╭─ DATA SUPPLIED

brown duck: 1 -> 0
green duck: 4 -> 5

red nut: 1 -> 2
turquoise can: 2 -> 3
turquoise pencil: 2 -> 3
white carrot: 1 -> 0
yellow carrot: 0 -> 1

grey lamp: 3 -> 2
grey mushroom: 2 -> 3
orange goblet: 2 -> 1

╰─

◆ WHAT THE EXERCISE ASKS: For the listing above, state the number of lines that contain the word "turquoise" and nothing more.

◆ EXERCISE RESULT: 2